*DESCRIPTION OF THE TASK*
Output all of the data below exactly as given.

*RECORD SET*

"""

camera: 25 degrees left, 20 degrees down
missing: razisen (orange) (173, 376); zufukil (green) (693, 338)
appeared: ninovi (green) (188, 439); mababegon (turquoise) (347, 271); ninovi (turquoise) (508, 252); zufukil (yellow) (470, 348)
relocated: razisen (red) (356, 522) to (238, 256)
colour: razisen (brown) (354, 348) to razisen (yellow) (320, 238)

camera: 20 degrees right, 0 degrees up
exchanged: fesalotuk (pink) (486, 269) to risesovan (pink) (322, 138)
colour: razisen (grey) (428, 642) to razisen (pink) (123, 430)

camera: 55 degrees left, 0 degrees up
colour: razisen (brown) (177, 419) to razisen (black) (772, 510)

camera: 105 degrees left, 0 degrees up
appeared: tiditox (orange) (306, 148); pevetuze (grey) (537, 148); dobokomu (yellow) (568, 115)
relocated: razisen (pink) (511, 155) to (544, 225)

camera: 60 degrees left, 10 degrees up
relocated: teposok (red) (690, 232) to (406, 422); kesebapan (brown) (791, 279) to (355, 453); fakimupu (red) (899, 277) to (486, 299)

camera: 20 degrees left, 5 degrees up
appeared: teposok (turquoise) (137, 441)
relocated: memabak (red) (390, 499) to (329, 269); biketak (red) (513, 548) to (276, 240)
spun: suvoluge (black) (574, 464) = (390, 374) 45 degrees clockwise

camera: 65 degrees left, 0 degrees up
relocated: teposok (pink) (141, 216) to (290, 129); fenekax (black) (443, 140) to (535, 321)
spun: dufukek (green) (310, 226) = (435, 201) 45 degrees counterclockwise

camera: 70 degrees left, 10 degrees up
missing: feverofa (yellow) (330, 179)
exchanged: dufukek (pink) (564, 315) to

"""

*RESPONSE*
camera: 25 degrees left, 20 degrees down
missing: razisen (orange) (173, 376); zufukil (green) (693, 338)
appeared: ninovi (green) (188, 439); mababegon (turquoise) (347, 271); ninovi (turquoise) (508, 252); zufukil (yellow) (470, 348)
relocated: razisen (red) (356, 522) to (238, 256)
colour: razisen (brown) (354, 348) to razisen (yellow) (320, 238)

camera: 20 degrees right, 0 degrees up
exchanged: fesalotuk (pink) (486, 269) to risesovan (pink) (322, 138)
colour: razisen (grey) (428, 642) to razisen (pink) (123, 430)

camera: 55 degrees left, 0 degrees up
colour: razisen (brown) (177, 419) to razisen (black) (772, 510)

camera: 105 degrees left, 0 degrees up
appeared: tiditox (orange) (306, 148); pevetuze (grey) (537, 148); dobokomu (yellow) (568, 115)
relocated: razisen (pink) (511, 155) to (544, 225)

camera: 60 degrees left, 10 degrees up
relocated: teposok (red) (690, 232) to (406, 422); kesebapan (brown) (791, 279) to (355, 453); fakimupu (red) (899, 277) to (486, 299)

camera: 20 degrees left, 5 degrees up
appeared: teposok (turquoise) (137, 441)
relocated: memabak (red) (390, 499) to (329, 269); biketak (red) (513, 548) to (276, 240)
spun: suvoluge (black) (574, 464) = (390, 374) 45 degrees clockwise

camera: 65 degrees left, 0 degrees up
relocated: teposok (pink) (141, 216) to (290, 129); fenekax (black) (443, 140) to (535, 321)
spun: dufukek (green) (310, 226) = (435, 201) 45 degrees counterclockwise

camera: 70 degrees left, 10 degrees up
missing: feverofa (yellow) (330, 179)
exchanged: dufukek (pink) (564, 315) to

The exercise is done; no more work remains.